The required output is all lines below that contain the word "star".

[Spatial object tracking data]
+++
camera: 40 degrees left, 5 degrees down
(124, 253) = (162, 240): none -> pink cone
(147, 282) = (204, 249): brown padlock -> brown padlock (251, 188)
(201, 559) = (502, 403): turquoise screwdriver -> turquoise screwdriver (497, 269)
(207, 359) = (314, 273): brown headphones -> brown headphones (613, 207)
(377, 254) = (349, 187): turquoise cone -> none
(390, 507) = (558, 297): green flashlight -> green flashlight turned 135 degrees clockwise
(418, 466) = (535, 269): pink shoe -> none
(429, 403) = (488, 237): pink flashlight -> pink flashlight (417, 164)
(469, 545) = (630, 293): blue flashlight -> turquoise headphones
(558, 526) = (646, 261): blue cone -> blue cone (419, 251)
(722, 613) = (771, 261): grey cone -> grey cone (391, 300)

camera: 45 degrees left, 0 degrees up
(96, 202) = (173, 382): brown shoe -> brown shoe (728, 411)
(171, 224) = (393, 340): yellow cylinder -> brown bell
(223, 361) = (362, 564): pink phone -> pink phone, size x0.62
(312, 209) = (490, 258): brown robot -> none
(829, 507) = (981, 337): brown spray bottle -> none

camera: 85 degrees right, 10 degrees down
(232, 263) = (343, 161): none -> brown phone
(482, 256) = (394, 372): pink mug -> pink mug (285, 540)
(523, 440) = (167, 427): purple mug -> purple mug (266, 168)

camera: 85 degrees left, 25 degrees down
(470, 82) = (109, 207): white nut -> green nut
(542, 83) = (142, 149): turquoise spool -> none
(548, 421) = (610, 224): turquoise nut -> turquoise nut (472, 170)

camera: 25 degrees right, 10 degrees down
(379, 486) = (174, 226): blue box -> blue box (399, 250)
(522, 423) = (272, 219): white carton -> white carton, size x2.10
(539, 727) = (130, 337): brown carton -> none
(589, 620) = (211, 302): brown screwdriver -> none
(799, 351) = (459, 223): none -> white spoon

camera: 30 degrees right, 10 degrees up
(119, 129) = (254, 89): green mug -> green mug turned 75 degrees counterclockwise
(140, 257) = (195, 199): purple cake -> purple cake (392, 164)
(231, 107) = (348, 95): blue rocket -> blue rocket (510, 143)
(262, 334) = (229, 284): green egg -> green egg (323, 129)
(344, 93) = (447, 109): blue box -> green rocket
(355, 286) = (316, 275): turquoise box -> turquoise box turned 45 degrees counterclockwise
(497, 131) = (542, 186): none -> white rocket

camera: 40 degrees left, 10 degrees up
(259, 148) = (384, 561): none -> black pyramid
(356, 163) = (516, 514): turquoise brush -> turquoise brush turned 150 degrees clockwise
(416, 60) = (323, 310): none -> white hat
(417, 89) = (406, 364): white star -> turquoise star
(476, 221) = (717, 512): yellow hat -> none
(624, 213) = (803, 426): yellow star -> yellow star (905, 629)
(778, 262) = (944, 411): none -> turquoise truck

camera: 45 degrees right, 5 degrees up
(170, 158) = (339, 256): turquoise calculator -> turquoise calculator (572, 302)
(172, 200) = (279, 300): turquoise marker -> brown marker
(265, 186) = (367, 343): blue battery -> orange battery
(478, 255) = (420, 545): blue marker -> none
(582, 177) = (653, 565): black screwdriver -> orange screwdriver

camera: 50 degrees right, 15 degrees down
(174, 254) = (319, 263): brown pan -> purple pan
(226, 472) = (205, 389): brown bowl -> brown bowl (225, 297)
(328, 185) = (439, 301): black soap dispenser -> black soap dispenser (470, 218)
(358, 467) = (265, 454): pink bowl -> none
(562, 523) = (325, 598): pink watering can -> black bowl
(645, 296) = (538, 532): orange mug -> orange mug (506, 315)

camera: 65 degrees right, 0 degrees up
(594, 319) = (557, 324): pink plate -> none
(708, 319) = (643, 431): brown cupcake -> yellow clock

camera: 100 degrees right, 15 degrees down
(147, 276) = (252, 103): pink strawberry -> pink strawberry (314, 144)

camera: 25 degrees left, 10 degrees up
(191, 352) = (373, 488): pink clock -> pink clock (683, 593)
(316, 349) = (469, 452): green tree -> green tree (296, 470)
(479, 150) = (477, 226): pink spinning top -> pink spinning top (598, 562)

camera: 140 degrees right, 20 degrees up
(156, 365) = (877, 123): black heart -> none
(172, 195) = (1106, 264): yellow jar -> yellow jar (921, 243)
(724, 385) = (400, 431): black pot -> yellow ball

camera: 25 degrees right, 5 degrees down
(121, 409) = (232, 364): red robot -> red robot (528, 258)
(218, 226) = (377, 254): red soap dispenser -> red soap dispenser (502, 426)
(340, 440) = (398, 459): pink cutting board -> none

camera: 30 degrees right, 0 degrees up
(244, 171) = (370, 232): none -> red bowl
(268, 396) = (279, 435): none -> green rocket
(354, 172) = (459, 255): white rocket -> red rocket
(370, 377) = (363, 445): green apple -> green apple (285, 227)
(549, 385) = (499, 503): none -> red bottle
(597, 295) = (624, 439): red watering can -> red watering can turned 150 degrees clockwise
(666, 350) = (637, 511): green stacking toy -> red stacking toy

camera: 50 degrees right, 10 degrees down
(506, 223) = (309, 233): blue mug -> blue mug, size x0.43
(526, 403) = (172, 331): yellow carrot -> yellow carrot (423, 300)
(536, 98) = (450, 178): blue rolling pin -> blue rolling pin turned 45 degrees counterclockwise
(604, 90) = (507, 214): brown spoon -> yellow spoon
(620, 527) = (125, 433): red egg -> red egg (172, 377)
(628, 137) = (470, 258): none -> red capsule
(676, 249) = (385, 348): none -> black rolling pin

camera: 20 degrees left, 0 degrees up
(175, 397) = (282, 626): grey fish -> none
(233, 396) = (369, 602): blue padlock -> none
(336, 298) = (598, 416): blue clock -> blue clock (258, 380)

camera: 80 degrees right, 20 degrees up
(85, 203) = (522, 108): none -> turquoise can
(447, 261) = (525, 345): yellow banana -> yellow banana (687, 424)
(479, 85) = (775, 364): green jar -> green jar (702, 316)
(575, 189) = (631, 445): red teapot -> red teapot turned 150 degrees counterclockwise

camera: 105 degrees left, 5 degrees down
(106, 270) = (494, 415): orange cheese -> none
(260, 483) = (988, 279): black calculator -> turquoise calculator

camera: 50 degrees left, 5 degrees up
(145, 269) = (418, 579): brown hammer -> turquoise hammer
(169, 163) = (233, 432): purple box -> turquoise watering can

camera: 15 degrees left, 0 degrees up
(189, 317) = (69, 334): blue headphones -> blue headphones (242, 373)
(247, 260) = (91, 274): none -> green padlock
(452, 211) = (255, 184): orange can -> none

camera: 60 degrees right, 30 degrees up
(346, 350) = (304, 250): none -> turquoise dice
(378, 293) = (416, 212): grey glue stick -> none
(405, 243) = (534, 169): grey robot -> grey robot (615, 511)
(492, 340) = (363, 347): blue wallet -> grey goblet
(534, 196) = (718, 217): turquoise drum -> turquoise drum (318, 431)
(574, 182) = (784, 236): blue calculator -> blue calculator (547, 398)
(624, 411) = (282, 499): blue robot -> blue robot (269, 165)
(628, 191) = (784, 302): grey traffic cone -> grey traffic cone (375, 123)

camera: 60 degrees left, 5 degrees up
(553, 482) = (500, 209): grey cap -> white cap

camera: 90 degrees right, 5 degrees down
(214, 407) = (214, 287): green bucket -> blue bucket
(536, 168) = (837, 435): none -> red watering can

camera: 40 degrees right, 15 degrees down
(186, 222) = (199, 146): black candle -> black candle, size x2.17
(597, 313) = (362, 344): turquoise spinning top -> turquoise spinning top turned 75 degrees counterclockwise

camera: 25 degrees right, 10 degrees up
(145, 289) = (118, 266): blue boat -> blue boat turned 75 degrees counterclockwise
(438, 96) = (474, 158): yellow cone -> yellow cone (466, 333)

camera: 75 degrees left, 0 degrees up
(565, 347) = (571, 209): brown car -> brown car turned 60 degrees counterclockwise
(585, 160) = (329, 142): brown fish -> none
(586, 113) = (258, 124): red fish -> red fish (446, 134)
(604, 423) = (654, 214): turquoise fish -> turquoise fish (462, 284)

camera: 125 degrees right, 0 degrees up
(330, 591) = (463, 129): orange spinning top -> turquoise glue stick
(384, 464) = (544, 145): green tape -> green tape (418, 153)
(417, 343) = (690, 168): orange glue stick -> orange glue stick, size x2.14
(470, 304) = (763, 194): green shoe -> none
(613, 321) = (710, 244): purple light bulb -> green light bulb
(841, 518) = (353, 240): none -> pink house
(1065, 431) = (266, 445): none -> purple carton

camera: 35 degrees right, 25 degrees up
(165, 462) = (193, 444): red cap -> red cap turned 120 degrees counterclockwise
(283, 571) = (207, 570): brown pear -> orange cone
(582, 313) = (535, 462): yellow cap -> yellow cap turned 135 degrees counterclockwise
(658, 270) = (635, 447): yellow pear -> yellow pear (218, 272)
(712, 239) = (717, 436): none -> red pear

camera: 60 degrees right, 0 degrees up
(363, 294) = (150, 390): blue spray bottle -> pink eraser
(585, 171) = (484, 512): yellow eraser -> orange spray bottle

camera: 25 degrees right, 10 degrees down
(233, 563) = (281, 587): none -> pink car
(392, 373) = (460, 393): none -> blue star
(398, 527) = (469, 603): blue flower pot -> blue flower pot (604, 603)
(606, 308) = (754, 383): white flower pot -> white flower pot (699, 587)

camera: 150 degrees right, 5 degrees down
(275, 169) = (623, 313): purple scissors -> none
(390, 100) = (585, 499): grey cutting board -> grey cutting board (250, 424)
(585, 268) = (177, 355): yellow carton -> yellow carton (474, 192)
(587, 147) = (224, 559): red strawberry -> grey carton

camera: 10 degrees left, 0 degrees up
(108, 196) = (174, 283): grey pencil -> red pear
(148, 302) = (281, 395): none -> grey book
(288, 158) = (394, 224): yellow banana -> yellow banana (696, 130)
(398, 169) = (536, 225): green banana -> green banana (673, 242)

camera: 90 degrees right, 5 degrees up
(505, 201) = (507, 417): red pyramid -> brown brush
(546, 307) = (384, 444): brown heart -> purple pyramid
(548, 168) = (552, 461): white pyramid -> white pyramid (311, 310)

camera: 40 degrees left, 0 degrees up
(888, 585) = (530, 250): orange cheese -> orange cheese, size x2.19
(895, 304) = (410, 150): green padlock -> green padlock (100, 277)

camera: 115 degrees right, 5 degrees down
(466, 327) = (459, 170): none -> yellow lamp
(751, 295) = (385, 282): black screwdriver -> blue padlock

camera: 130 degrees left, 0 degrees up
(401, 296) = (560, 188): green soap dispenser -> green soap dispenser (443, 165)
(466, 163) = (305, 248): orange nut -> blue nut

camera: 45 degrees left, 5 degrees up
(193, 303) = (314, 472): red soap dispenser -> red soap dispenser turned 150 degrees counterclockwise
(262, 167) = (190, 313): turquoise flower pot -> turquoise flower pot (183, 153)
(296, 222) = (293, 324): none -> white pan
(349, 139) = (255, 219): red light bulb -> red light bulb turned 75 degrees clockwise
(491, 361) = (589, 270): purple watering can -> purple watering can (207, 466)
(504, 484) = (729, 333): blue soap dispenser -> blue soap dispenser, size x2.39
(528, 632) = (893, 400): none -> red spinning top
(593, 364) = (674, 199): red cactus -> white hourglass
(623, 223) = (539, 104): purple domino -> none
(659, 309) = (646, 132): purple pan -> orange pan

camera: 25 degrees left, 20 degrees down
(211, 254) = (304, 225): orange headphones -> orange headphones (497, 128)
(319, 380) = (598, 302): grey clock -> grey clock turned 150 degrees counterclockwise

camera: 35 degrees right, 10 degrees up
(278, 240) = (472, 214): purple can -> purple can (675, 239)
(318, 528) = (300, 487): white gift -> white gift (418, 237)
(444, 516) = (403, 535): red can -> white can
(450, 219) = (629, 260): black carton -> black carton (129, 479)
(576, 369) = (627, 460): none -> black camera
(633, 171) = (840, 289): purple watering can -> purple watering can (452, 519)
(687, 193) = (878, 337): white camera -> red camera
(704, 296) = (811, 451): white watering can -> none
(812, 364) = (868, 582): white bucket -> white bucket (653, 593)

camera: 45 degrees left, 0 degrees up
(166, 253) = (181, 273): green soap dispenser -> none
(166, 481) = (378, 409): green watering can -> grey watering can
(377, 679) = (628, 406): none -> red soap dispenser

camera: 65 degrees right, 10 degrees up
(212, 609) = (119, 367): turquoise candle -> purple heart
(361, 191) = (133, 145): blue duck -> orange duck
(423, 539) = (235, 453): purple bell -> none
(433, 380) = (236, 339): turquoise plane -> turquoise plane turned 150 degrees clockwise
+++
§ **Answer space**:
(417, 89) = (406, 364): white star -> turquoise star
(624, 213) = (803, 426): yellow star -> yellow star (905, 629)
(392, 373) = (460, 393): none -> blue star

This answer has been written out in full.